Give back exactly the lines from the start of the listing to the line containing "(519, 410) = (497, 491): white", inclusive, and nothing beyond them.

::::::

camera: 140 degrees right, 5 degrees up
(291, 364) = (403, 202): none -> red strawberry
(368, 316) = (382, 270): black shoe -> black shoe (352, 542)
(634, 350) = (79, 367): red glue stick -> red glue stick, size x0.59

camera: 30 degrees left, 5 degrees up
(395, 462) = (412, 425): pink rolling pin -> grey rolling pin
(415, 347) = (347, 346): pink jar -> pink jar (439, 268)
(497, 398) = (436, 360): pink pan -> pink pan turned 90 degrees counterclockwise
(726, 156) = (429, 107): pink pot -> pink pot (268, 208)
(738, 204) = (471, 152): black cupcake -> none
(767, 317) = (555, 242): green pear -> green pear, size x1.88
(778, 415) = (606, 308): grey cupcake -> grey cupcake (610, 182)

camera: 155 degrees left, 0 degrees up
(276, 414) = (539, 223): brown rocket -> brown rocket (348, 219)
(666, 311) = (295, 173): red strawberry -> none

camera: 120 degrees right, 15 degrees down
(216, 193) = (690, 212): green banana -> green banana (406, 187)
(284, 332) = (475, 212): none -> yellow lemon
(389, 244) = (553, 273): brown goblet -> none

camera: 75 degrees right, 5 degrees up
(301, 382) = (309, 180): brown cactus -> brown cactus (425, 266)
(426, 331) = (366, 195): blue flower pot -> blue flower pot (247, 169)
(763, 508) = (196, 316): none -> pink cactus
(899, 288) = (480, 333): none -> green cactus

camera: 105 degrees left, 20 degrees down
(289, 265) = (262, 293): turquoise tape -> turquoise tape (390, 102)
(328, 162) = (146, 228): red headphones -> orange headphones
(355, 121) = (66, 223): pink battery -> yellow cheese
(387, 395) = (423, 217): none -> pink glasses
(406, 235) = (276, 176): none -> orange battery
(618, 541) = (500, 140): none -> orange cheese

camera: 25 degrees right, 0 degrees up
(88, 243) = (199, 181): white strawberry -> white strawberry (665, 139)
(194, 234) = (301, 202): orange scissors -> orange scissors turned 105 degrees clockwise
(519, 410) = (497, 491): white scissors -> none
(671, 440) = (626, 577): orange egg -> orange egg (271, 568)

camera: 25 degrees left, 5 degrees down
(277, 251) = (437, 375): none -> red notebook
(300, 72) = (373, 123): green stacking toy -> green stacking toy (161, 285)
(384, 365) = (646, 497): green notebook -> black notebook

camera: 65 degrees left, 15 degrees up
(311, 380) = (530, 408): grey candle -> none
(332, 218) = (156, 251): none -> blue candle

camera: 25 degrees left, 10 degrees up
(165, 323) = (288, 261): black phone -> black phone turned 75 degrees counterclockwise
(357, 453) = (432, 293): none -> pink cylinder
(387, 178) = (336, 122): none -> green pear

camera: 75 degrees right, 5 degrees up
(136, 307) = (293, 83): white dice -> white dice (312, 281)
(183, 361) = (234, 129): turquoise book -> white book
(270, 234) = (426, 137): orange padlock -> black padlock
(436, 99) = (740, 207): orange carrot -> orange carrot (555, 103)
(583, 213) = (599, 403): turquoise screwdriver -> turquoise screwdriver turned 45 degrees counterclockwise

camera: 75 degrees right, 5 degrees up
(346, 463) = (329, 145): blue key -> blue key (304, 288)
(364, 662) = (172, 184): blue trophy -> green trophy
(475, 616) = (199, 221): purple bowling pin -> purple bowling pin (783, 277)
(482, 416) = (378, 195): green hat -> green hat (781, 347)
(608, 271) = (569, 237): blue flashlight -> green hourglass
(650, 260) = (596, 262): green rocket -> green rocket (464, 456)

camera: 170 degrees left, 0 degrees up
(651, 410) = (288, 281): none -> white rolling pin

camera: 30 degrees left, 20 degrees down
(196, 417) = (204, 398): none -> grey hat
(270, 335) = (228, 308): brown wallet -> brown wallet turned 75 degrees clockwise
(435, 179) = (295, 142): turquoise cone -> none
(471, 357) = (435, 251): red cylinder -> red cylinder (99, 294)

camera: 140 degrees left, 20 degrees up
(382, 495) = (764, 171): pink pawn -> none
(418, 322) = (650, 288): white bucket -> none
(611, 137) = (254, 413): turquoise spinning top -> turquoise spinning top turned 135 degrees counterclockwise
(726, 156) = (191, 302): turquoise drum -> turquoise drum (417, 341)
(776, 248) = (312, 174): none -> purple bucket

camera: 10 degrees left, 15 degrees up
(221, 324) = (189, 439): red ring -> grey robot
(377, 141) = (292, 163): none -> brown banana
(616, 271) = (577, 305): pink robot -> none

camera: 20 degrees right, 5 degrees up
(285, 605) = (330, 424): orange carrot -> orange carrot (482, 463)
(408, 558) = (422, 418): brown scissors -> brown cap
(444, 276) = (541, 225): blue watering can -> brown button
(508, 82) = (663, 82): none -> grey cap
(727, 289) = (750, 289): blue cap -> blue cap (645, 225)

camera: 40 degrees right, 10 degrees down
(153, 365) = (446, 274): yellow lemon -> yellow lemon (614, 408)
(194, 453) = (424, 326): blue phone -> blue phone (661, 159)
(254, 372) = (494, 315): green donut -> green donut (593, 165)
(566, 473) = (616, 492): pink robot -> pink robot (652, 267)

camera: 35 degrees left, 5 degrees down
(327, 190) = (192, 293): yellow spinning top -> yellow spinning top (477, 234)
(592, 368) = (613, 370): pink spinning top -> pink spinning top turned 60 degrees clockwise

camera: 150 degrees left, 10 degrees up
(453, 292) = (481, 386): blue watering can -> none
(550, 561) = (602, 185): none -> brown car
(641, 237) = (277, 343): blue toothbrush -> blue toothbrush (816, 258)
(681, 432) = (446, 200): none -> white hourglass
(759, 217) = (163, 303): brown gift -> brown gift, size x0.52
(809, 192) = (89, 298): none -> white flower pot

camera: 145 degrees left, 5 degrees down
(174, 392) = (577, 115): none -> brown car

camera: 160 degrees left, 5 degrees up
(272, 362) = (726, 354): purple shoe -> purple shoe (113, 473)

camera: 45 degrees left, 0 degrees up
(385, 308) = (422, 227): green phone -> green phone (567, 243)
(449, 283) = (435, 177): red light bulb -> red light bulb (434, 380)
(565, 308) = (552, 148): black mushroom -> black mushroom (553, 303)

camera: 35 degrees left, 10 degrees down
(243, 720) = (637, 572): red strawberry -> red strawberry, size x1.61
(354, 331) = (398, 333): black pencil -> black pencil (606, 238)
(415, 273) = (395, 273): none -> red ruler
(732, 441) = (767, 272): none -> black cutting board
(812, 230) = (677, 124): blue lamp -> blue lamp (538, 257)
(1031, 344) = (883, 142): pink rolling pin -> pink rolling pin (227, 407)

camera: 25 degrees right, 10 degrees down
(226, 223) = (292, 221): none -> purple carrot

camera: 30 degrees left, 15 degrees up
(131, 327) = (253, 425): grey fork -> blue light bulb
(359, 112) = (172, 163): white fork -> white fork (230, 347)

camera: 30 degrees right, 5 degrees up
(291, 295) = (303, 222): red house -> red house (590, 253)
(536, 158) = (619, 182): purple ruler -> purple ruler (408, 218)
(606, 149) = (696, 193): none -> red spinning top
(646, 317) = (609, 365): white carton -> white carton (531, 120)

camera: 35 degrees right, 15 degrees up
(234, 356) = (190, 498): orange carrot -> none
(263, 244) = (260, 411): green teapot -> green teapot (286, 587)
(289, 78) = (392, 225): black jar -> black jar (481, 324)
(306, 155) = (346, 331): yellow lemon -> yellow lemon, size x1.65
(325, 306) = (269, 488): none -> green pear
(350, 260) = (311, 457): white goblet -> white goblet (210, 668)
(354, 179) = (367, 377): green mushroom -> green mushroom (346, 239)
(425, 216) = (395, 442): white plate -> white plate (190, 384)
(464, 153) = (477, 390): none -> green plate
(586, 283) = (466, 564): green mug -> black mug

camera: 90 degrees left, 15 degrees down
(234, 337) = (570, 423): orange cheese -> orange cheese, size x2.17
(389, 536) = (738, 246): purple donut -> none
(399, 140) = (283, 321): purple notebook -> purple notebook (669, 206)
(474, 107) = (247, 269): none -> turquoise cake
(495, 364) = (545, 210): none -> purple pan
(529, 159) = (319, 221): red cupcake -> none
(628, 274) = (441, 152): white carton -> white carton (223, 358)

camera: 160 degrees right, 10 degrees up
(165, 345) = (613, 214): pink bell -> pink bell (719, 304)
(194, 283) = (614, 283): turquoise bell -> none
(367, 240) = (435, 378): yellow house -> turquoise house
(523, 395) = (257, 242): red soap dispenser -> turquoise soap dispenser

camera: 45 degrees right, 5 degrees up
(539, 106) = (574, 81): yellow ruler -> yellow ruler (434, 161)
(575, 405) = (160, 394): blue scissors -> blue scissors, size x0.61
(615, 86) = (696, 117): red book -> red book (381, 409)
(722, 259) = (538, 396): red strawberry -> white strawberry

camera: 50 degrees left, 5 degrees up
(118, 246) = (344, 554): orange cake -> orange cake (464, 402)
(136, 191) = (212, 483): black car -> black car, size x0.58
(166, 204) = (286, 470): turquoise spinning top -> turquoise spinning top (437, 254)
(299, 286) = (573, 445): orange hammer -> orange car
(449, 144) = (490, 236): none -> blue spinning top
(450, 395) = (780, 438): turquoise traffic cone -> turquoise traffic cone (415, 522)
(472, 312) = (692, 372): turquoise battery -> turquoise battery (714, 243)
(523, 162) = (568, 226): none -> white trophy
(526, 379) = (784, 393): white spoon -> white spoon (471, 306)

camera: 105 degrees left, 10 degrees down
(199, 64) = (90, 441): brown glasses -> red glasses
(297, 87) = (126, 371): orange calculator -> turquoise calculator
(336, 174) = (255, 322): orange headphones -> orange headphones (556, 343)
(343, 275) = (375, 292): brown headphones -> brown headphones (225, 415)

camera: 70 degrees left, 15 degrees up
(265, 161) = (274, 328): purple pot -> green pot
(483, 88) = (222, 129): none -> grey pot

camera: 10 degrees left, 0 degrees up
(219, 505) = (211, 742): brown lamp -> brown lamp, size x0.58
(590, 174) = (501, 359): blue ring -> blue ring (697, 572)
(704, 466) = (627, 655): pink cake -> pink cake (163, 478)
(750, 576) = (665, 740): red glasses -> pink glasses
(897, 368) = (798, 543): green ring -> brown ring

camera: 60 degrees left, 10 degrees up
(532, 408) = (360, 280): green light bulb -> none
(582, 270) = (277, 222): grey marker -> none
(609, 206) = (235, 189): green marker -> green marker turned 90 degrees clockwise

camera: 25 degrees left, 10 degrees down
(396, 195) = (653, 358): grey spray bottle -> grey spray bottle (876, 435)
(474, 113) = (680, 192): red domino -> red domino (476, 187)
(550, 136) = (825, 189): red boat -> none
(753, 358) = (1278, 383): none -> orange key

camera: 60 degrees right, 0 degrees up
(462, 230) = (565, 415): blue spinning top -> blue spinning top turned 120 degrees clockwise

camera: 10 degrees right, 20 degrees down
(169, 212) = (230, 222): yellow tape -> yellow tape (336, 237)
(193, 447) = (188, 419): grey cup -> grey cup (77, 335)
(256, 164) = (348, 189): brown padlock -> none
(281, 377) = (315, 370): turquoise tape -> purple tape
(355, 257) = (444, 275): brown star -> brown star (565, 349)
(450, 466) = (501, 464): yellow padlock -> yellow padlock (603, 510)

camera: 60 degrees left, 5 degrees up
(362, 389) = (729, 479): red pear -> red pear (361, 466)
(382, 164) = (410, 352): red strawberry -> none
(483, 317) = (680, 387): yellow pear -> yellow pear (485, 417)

::::::

Solution>
camera: 140 degrees right, 5 degrees up
(291, 364) = (403, 202): none -> red strawberry
(368, 316) = (382, 270): black shoe -> black shoe (352, 542)
(634, 350) = (79, 367): red glue stick -> red glue stick, size x0.59

camera: 30 degrees left, 5 degrees up
(395, 462) = (412, 425): pink rolling pin -> grey rolling pin
(415, 347) = (347, 346): pink jar -> pink jar (439, 268)
(497, 398) = (436, 360): pink pan -> pink pan turned 90 degrees counterclockwise
(726, 156) = (429, 107): pink pot -> pink pot (268, 208)
(738, 204) = (471, 152): black cupcake -> none
(767, 317) = (555, 242): green pear -> green pear, size x1.88
(778, 415) = (606, 308): grey cupcake -> grey cupcake (610, 182)

camera: 155 degrees left, 0 degrees up
(276, 414) = (539, 223): brown rocket -> brown rocket (348, 219)
(666, 311) = (295, 173): red strawberry -> none

camera: 120 degrees right, 15 degrees down
(216, 193) = (690, 212): green banana -> green banana (406, 187)
(284, 332) = (475, 212): none -> yellow lemon
(389, 244) = (553, 273): brown goblet -> none

camera: 75 degrees right, 5 degrees up
(301, 382) = (309, 180): brown cactus -> brown cactus (425, 266)
(426, 331) = (366, 195): blue flower pot -> blue flower pot (247, 169)
(763, 508) = (196, 316): none -> pink cactus
(899, 288) = (480, 333): none -> green cactus

camera: 105 degrees left, 20 degrees down
(289, 265) = (262, 293): turquoise tape -> turquoise tape (390, 102)
(328, 162) = (146, 228): red headphones -> orange headphones
(355, 121) = (66, 223): pink battery -> yellow cheese
(387, 395) = (423, 217): none -> pink glasses
(406, 235) = (276, 176): none -> orange battery
(618, 541) = (500, 140): none -> orange cheese

camera: 25 degrees right, 0 degrees up
(88, 243) = (199, 181): white strawberry -> white strawberry (665, 139)
(194, 234) = (301, 202): orange scissors -> orange scissors turned 105 degrees clockwise
(519, 410) = (497, 491): white scissors -> none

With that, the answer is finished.